## Work request
Select and reproduce each line of the listing below that bears the string "cone".

## Material to process
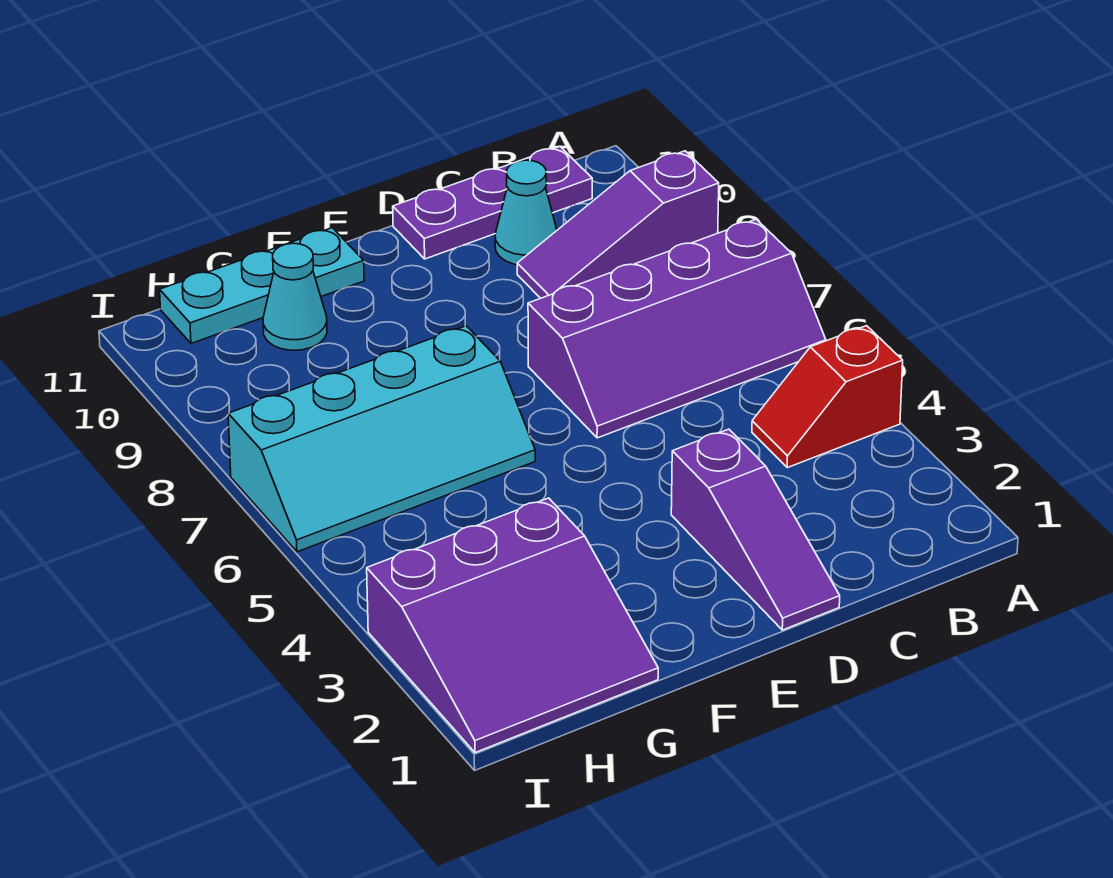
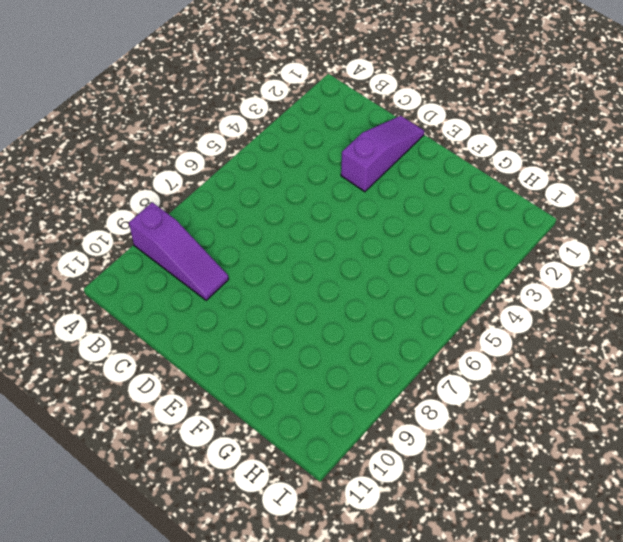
none -> red 1x2 slope [752,326,903,468]
none -> purple 2x4 slope [528,219,826,438]

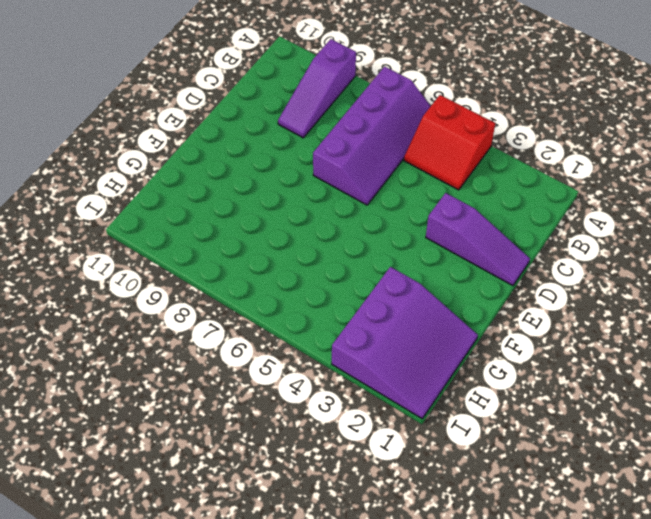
red 2x2 slope [404,95,495,190] -> red 1x2 slope [752,326,903,468]
none -> purple 1x3 plate [393,147,592,259]
none -> cyan 1x1 cone [495,160,557,265]

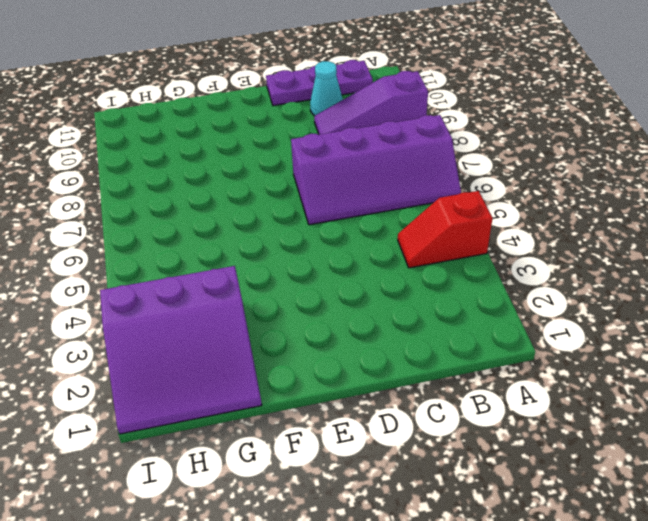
none -> purple 1x3 slope [671,429,840,630]
none -> cyan 2x4 slope [228,326,535,552]

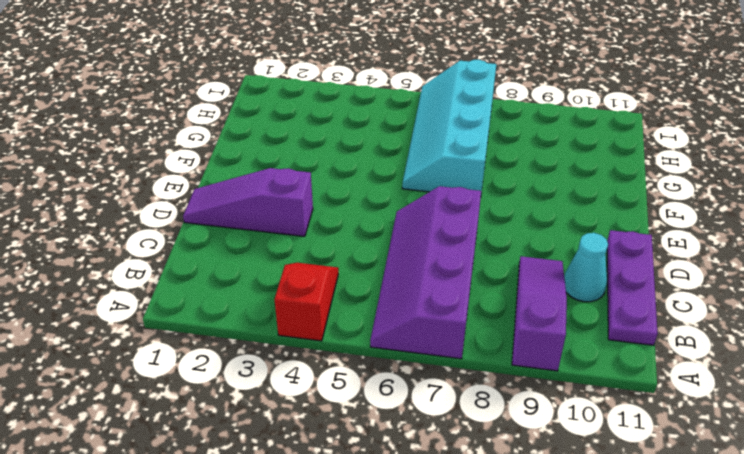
none -> cyan 1x3 plate [160,228,364,344]
none -> purple 3x3 slope [367,498,658,753]

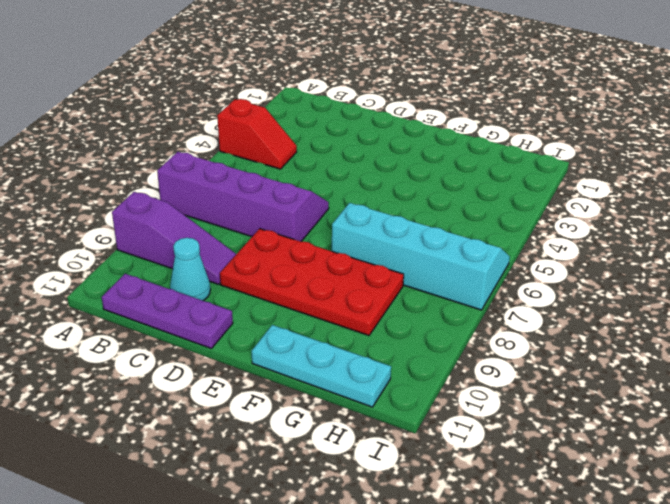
red 2x4 plate [220,229,404,335] -> none
none -> purple 1x3 slope [671,429,840,630]
none -> purple 3x3 slope [367,498,658,753]

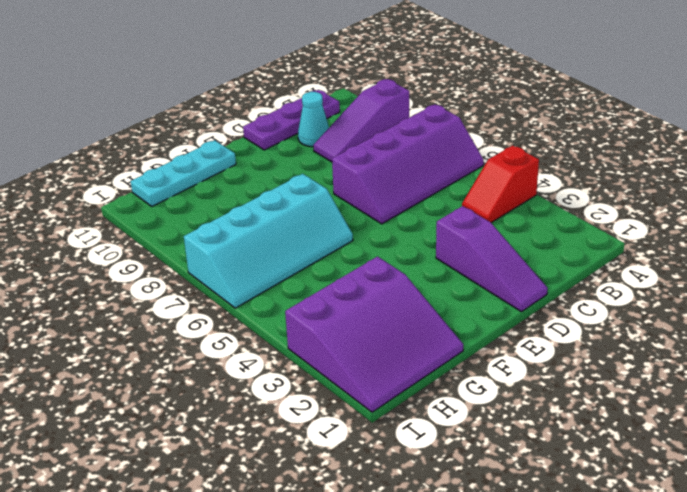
none -> cyan 1x1 cone [263,243,327,350]

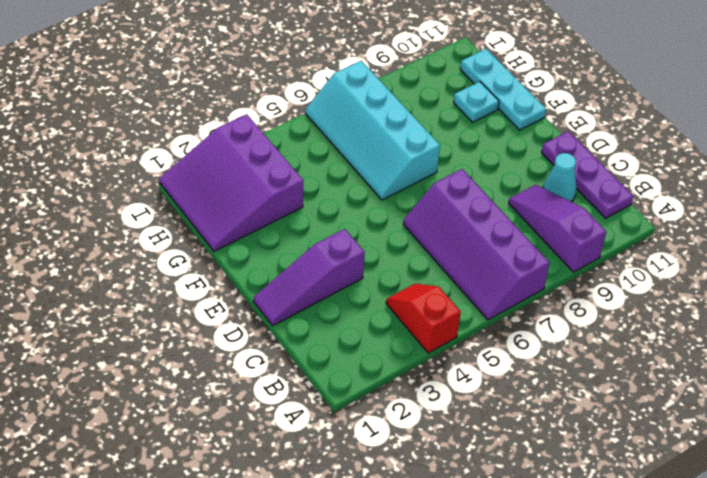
cyan 1x1 plate [454,82,499,122] -> cyan 1x1 cone [263,243,327,350]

## Response area
none -> cyan 1x1 cone [495,160,557,265]
none -> cyan 1x1 cone [263,243,327,350]
cyan 1x1 plate [454,82,499,122] -> cyan 1x1 cone [263,243,327,350]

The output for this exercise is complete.